PROVIDED RECORDS
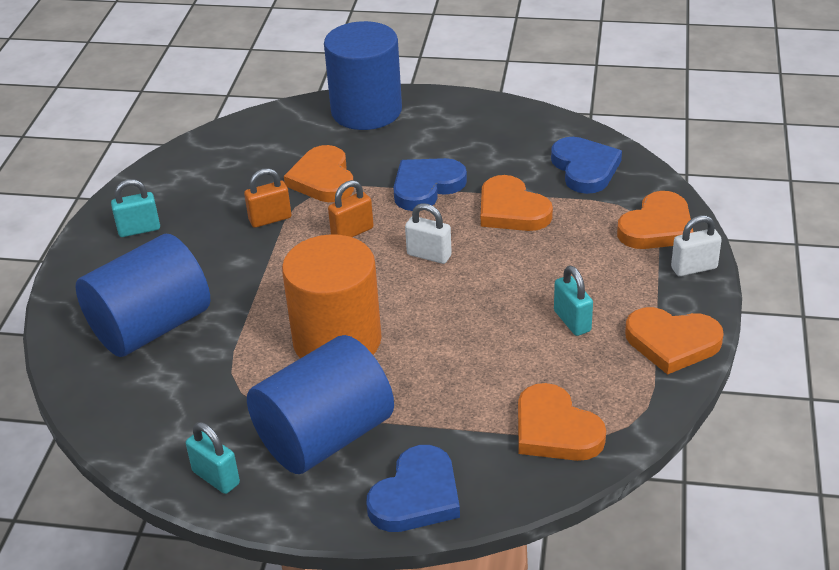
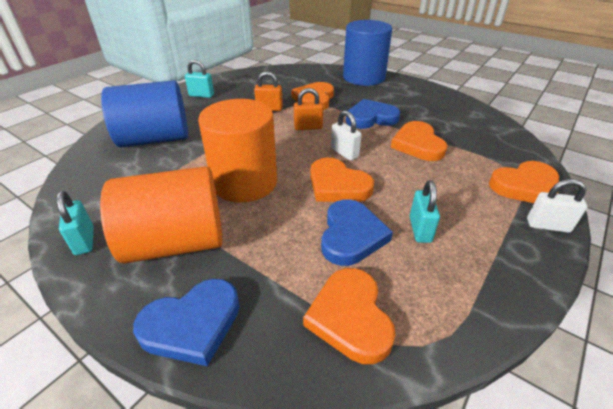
camera: 25 degrees right, 0 degrees up
(324, 436) = (176, 242): blue cylinder -> orange cylinder
(585, 168) = (484, 136): blue heart -> blue heart (351, 235)
(672, 342) = (503, 281): orange heart -> orange heart (337, 185)

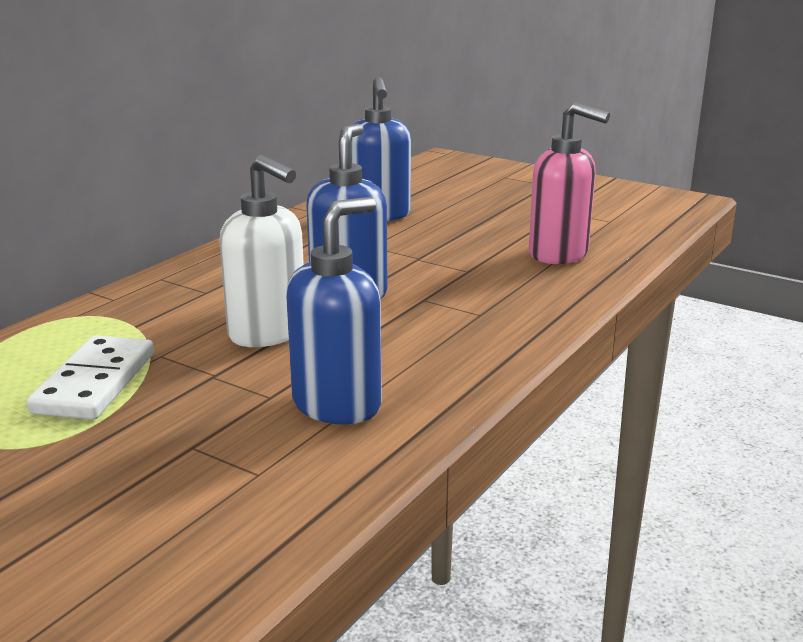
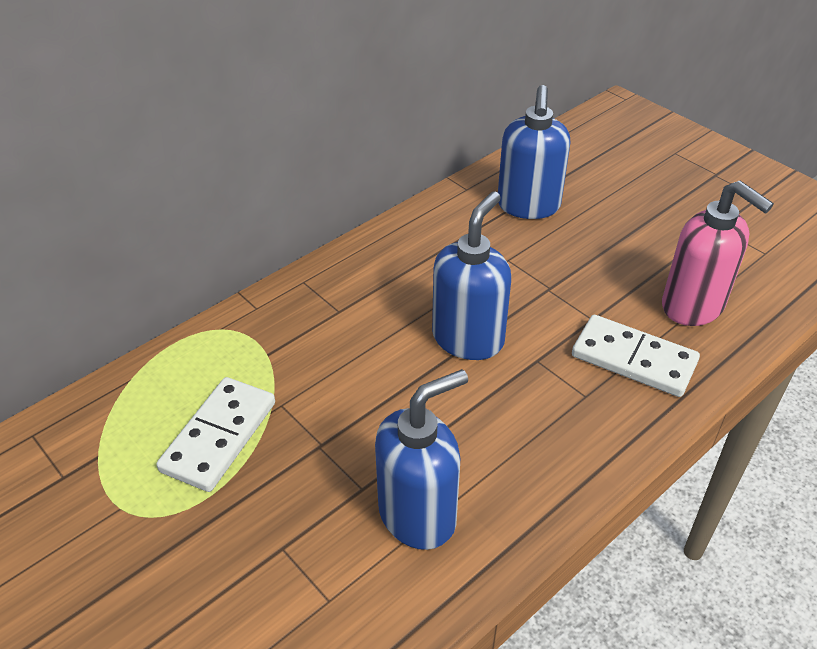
camera: 15 degrees right, 20 degrees up
(268, 333) = (381, 389): white soap dispenser -> none
(517, 288) = (633, 359): none -> white domino

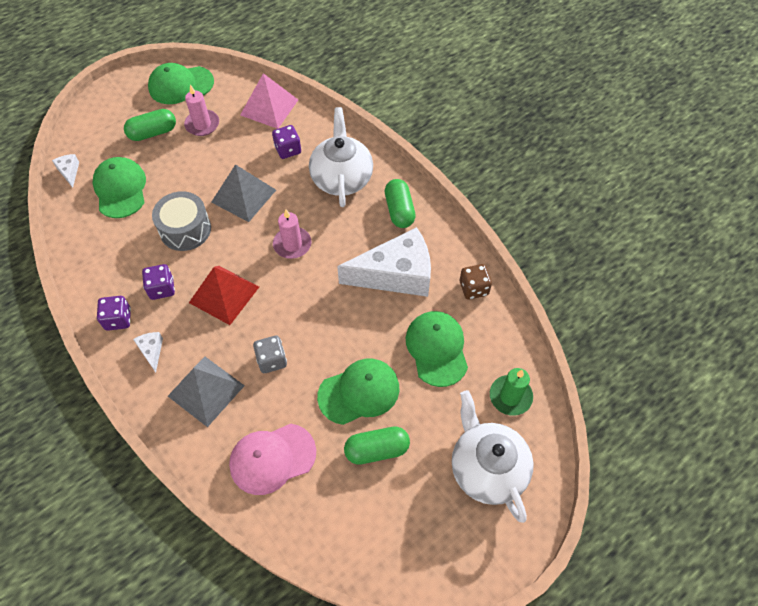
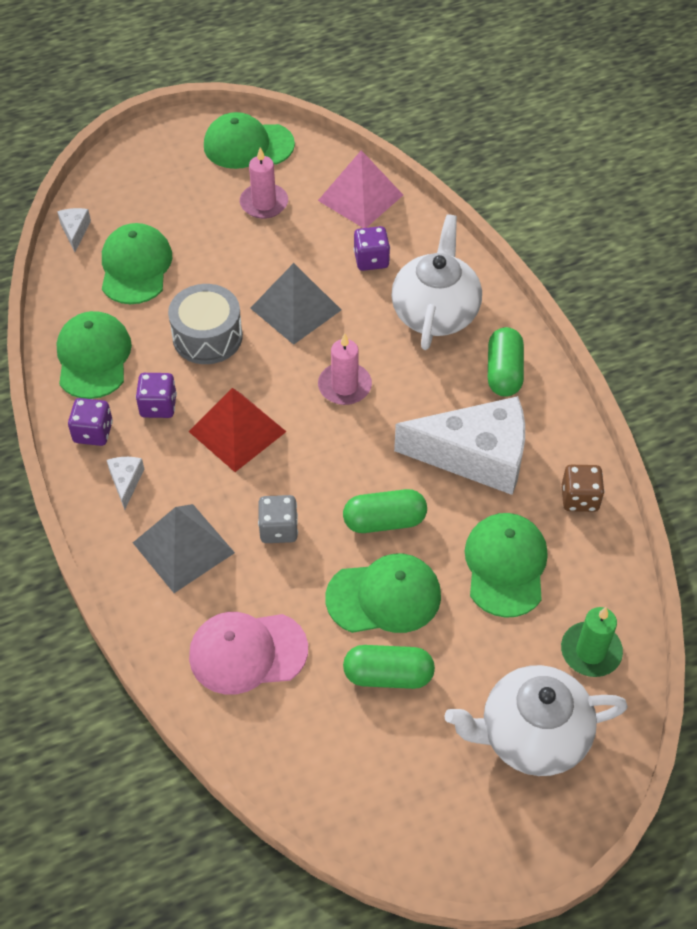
camera: 15 degrees right, 5 degrees down
(105, 263) = (93, 357): none -> green cap
(153, 133) = (196, 201): green capsule -> green capsule (384, 521)
(487, 468) = (531, 735): white teapot -> white teapot turned 90 degrees counterclockwise

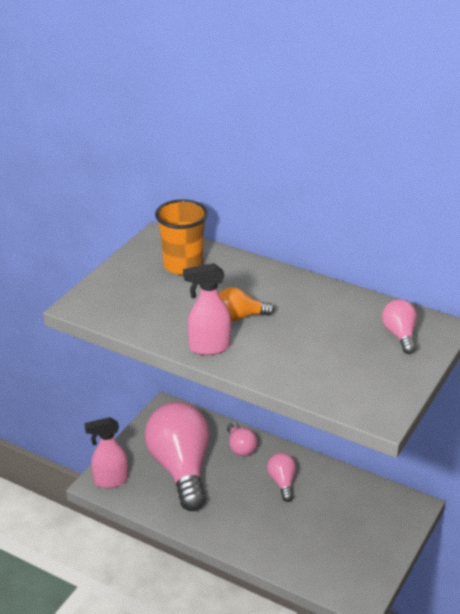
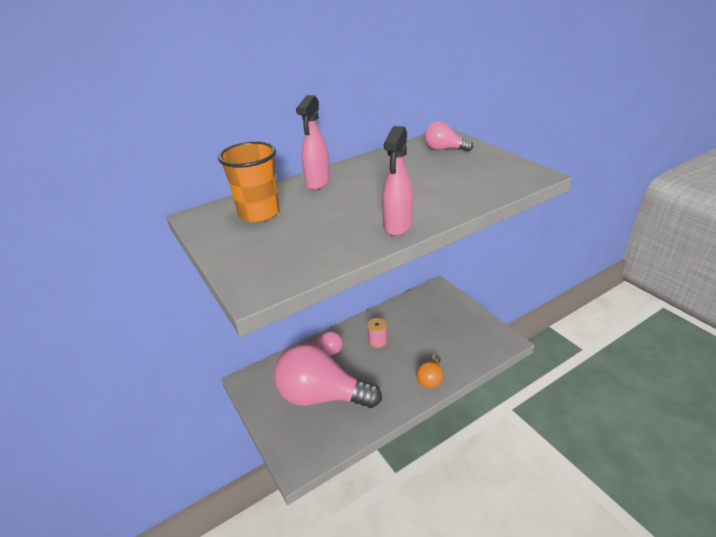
camera: 60 degrees left, 0 degrees up
(110, 481) = (300, 453): pink spray bottle -> pink spray bottle (318, 183)
(240, 317) = (365, 202): orange light bulb -> orange light bulb (430, 378)
(282, 482) = (377, 341): pink light bulb -> pink spool

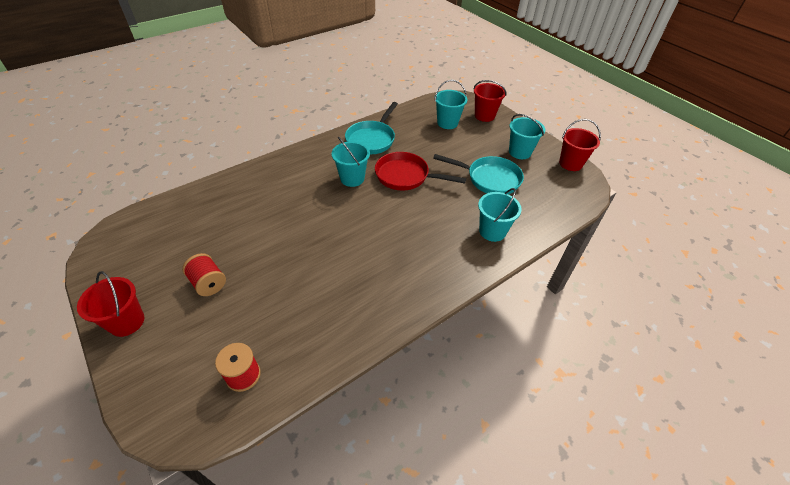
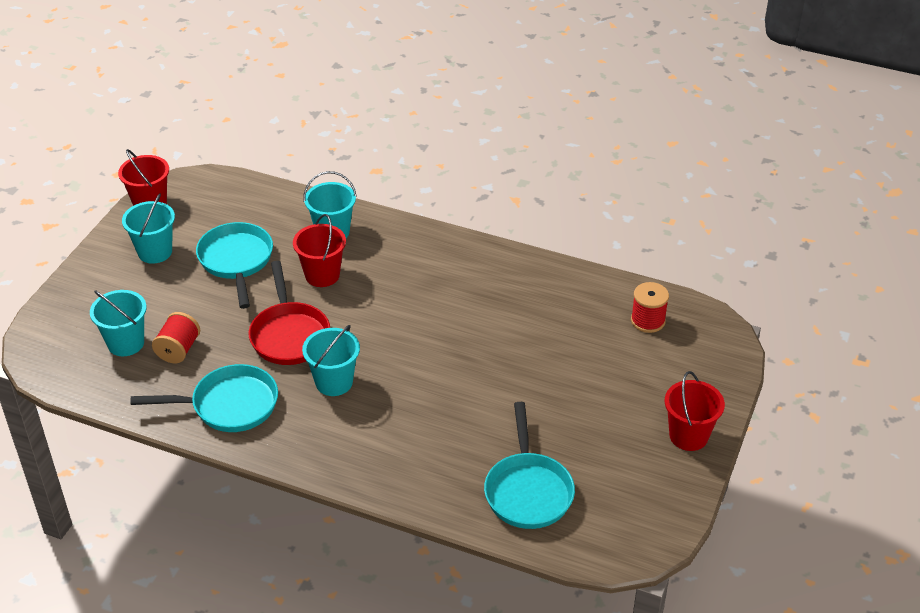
camera: 120 degrees left, 5 degrees down
(194, 217) = (528, 491): none -> turquoise pan
(208, 283) = (594, 407): red spool -> red spool (178, 350)
(484, 115) = (77, 312): red bucket -> red bucket (322, 275)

REQUIRED ACTION
Wherever the string "orange" occurs in the entries, copy that whole line.

RESPONSE TO THIS EXERCISE
(324, 436) = (176, 242): blue cylinder -> orange cylinder
(672, 342) = (503, 281): orange heart -> orange heart (337, 185)
(240, 317) = (365, 202): orange light bulb -> orange light bulb (430, 378)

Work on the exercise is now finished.